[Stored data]
•••

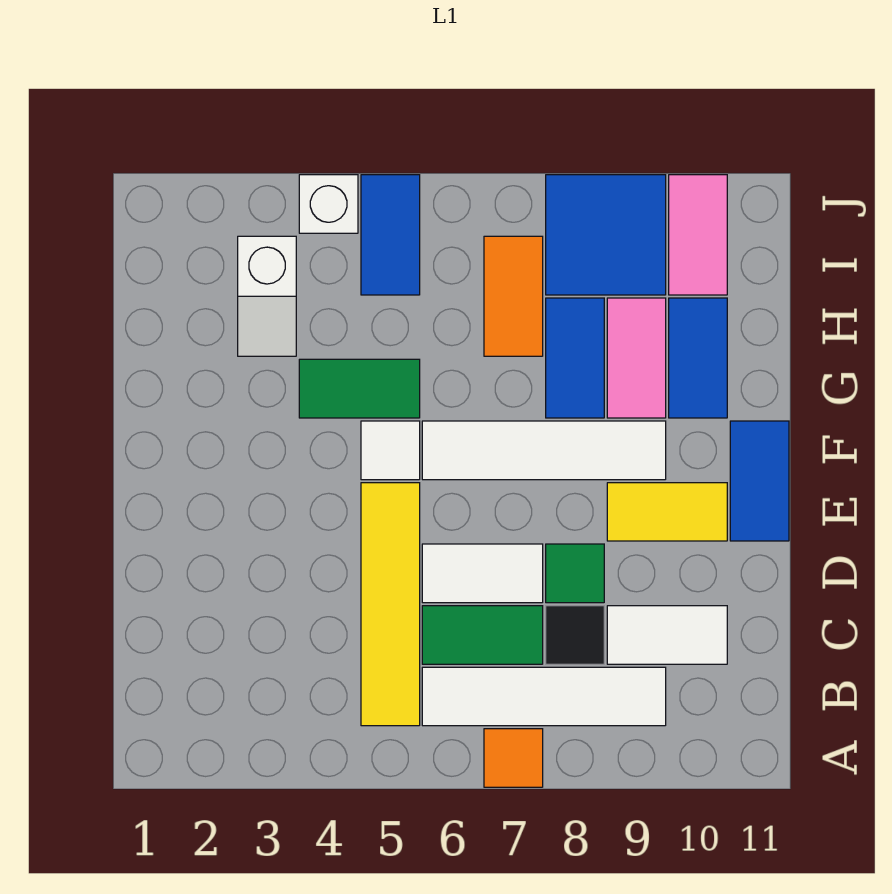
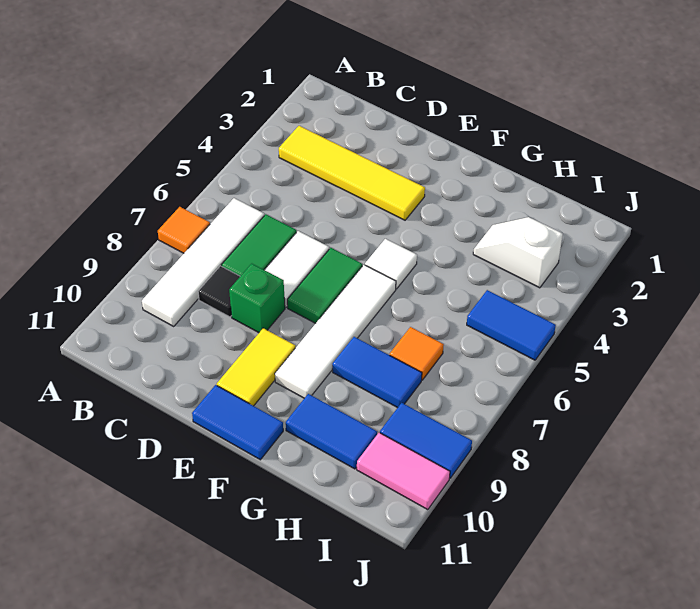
yellow tile B5:E5 level 1 -> yellow tile B3:E3 level 1
white tile C9:C10 level 1 -> none
green tile D8 level 1 -> green brick D8 level 1
green tile G4:G5 level 1 -> green tile E6:E7 level 1
pink tile G9:H9 level 1 -> none
orange tile H7:I7 level 1 -> orange tile H7 level 1
blue tile I8:J9 level 1 -> blue tile I9:J9 level 1
white brick J4 level 1 -> none

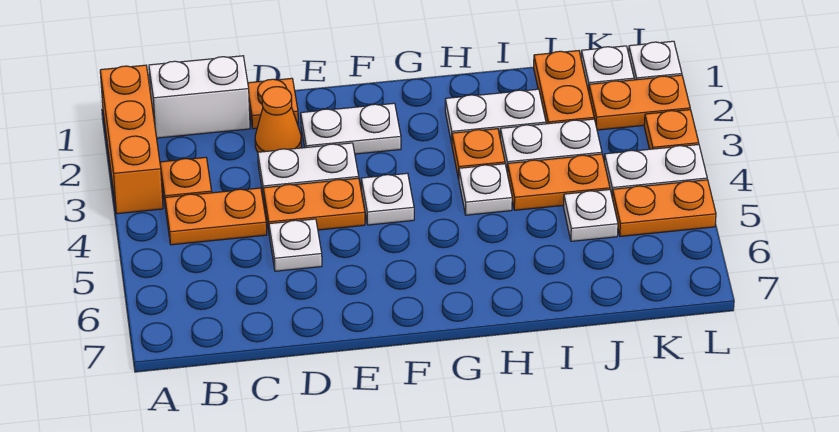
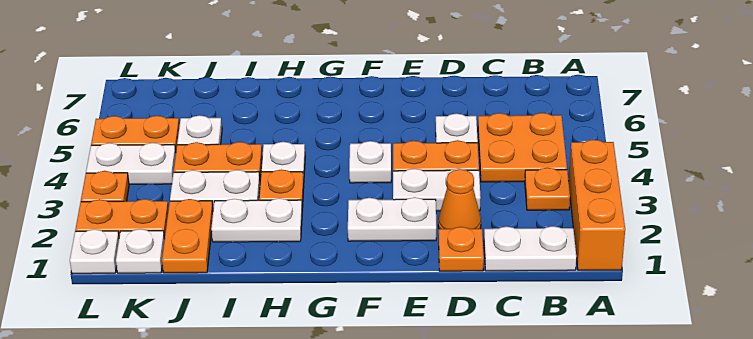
white brick B1:C1 level 1 -> white plate B1:C1 level 1
orange plate B4:C4 level 1 -> orange plate B4:C5 level 1

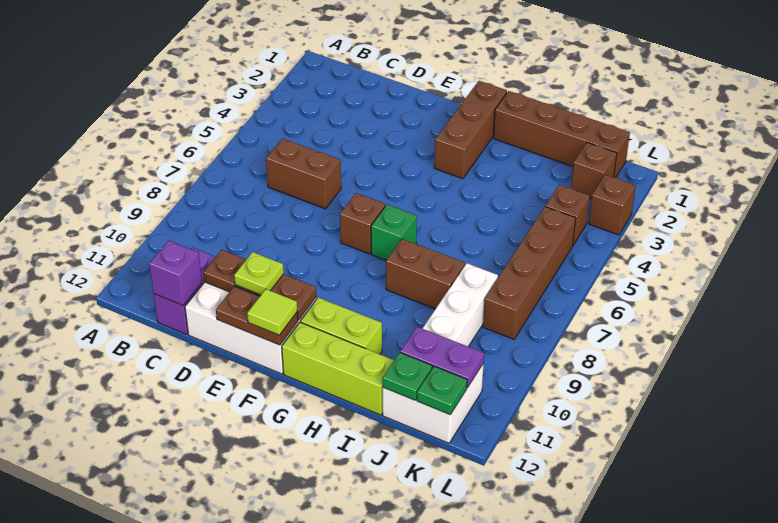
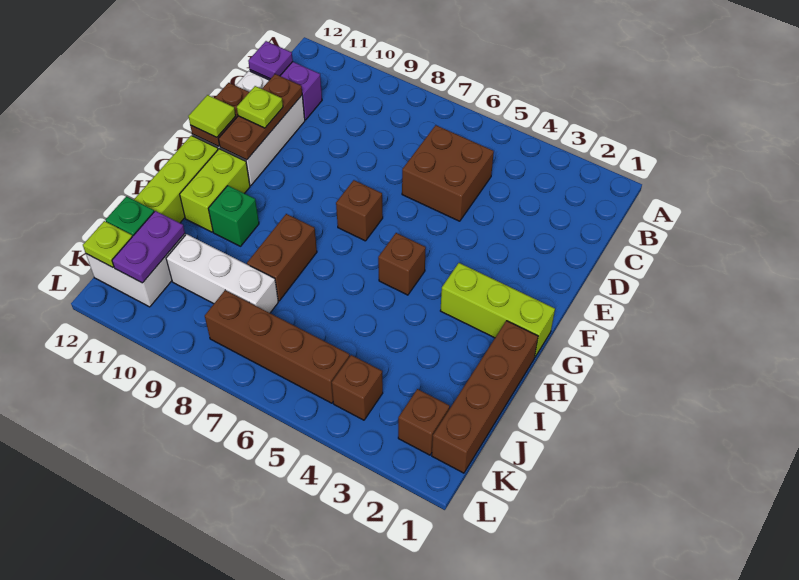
brown brick C6:D6 level 1 -> brown brick C5:D6 level 1
purple brick C12 level 2 -> purple plate C12 level 2
brown brick G1:G3 level 1 -> lime brick G1:G3 level 1
green brick G7 level 1 -> green brick H10 level 1
green plate K12 level 2 -> lime plate K12 level 2
brown brick L3 level 1 -> brown brick G5 level 1

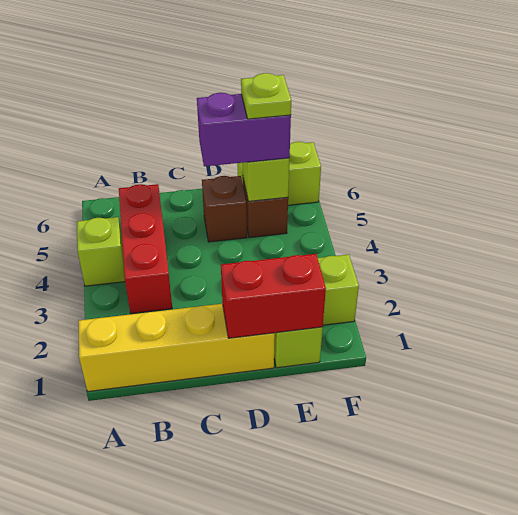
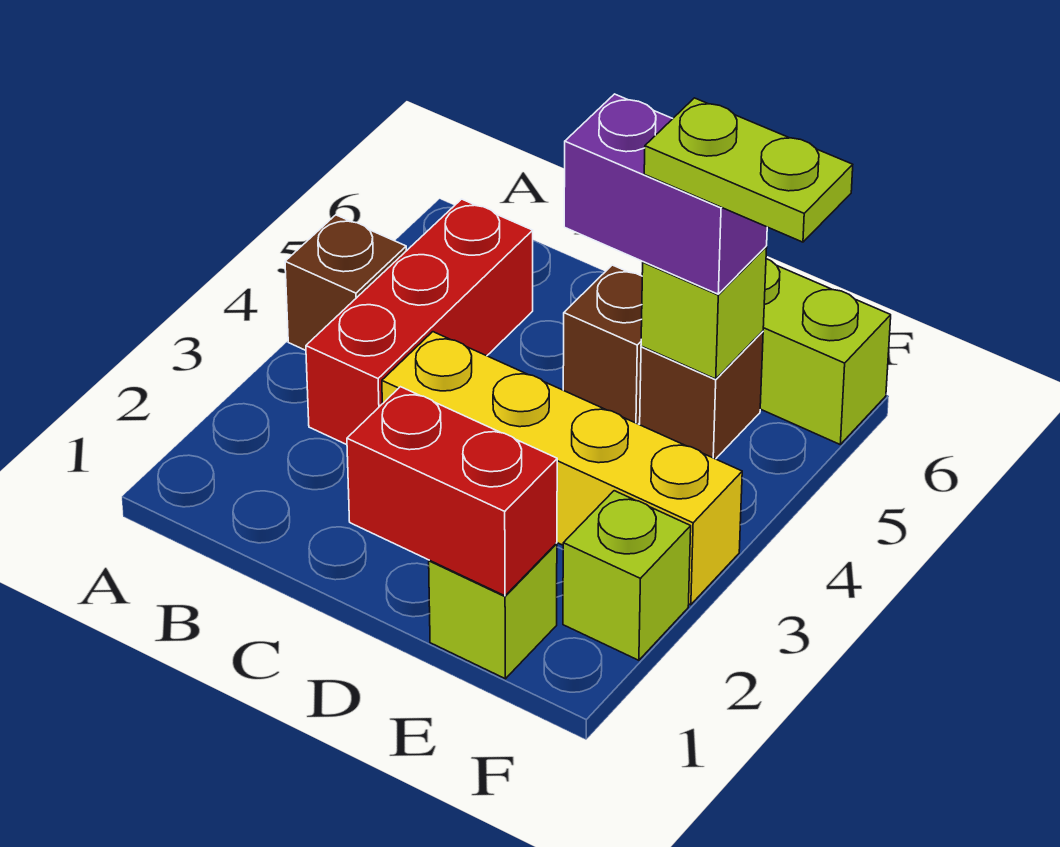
yellow brick A1:D1 level 1 -> yellow brick C3:F3 level 1
lime brick A4 level 1 -> brown brick A4 level 1
lime plate E5 level 4 -> lime plate E5:F5 level 4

•••

_Task_
Exactly the lines from the one that contains "green plate K12" to the last line of the data, both included, should be set down, and no pictures should appear among them.

_Completed exercise_
green plate K12 level 2 -> lime plate K12 level 2
brown brick L3 level 1 -> brown brick G5 level 1

yellow brick A1:D1 level 1 -> yellow brick C3:F3 level 1
lime brick A4 level 1 -> brown brick A4 level 1
lime plate E5 level 4 -> lime plate E5:F5 level 4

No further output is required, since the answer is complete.